◆ Task prompt ◆
Go over the entries and report the lines where the word "white" occurs.

**** Study material

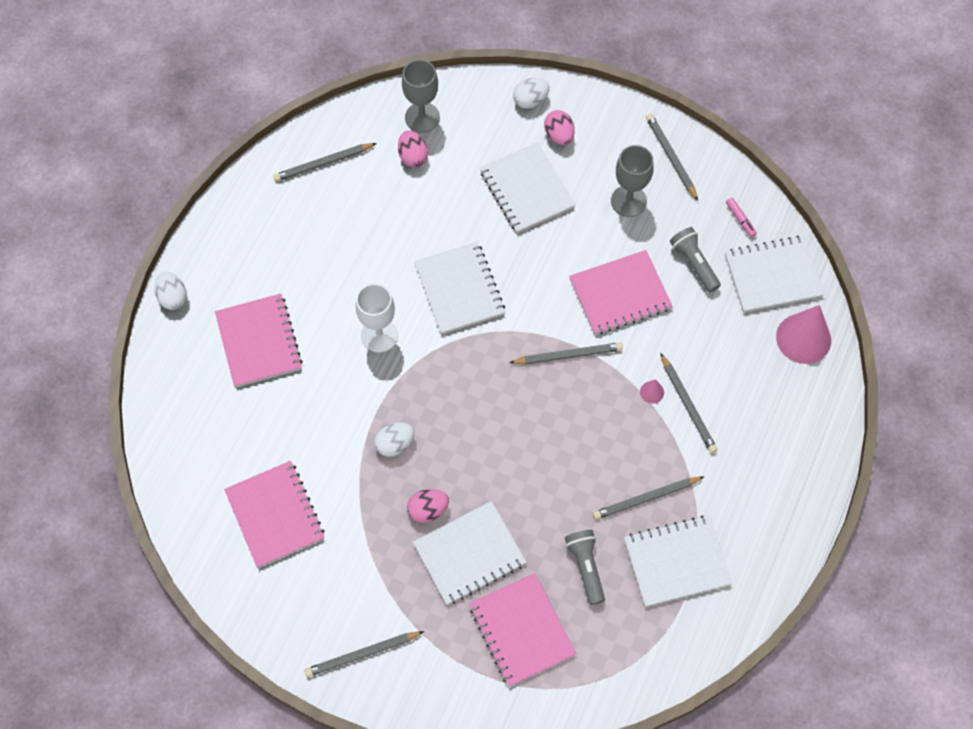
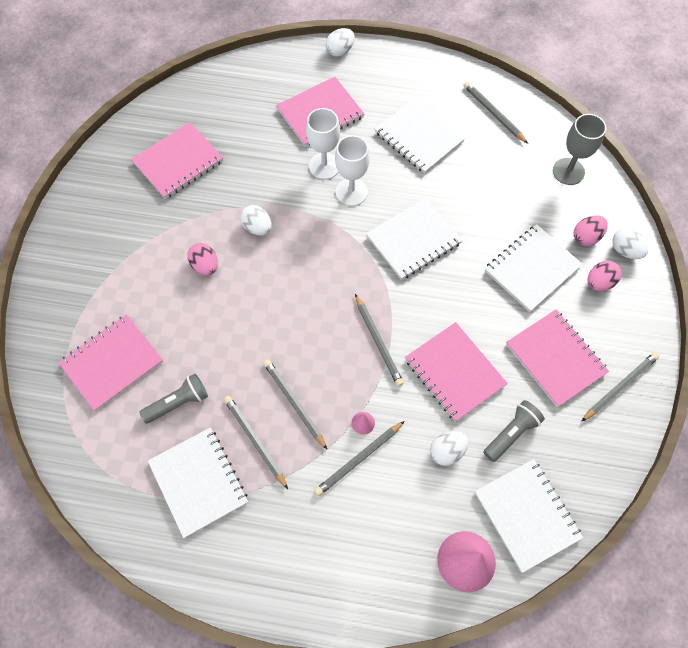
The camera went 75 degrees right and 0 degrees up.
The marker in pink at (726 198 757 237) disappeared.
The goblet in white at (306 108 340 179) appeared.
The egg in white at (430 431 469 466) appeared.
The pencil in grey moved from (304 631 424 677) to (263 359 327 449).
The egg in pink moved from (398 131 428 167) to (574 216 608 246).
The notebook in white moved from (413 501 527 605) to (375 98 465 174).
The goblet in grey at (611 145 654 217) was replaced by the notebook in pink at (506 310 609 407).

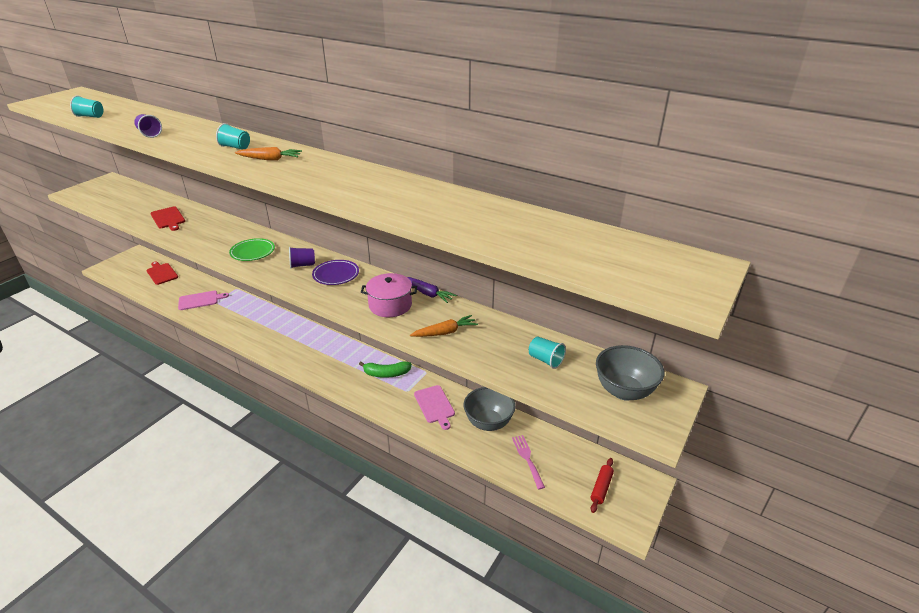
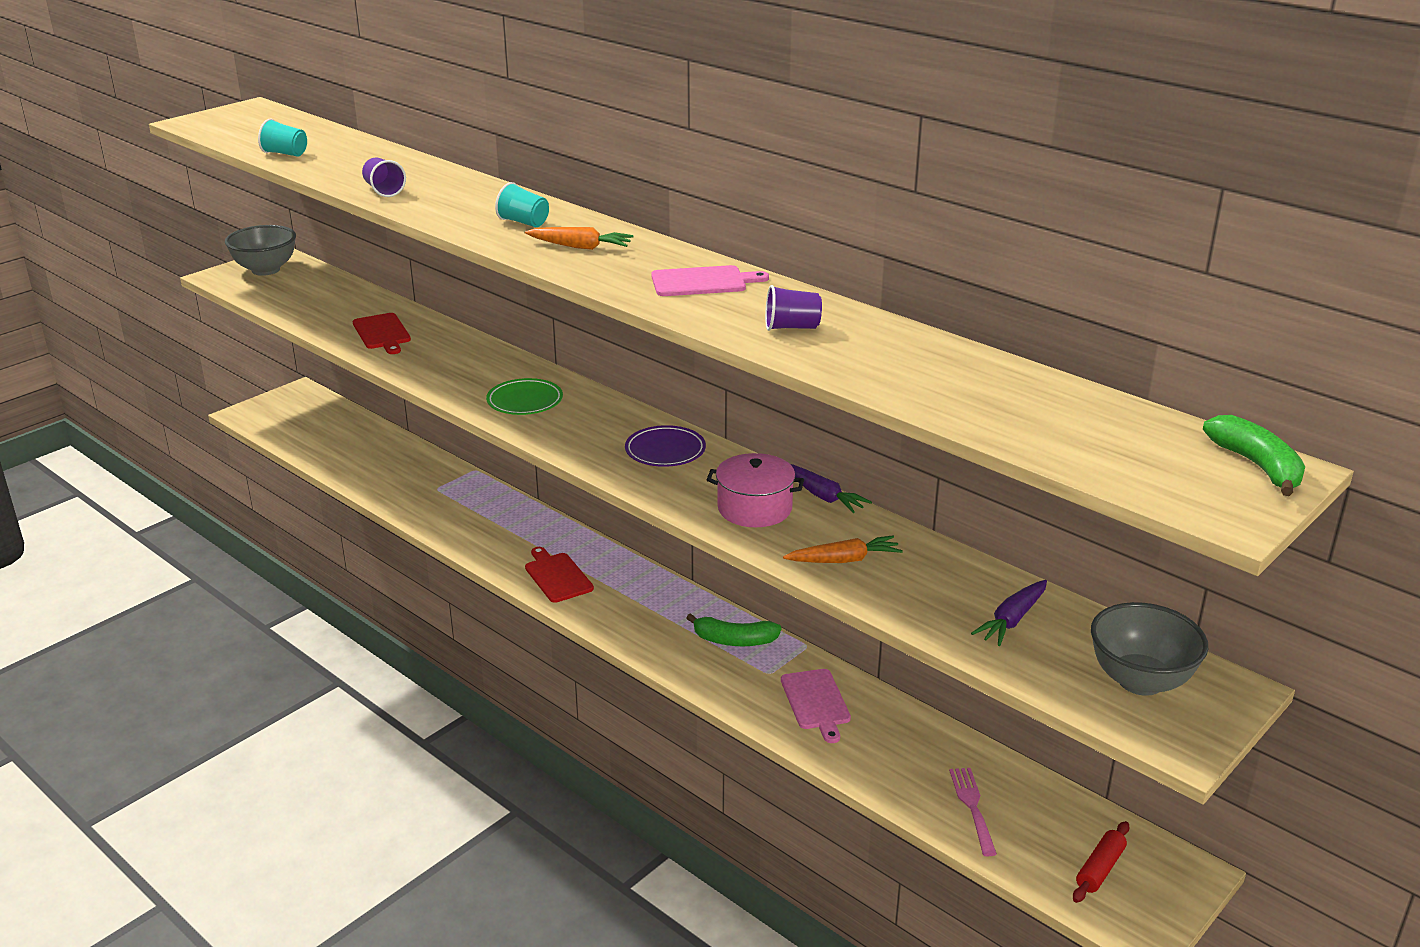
The camera went 10 degrees right and 5 degrees down.
The banana in green at (1203 415 1305 496) appeared.
The cutting board in red moved from (146 262 178 285) to (525 547 594 603).
The cutting board in pink moved from (178 291 229 310) to (651 265 769 296).
The cup in purple moved from (289 247 315 268) to (765 285 822 331).
The bowl in grey moved from (464 387 516 431) to (225 225 296 276).
The cup in turquoise at (529 337 566 369) was replaced by the carrot in purple at (971 580 1047 646).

********

◆ The answer ◆
The goblet in white at (306 108 340 179) appeared.
The egg in white at (430 431 469 466) appeared.
The notebook in white moved from (413 501 527 605) to (375 98 465 174).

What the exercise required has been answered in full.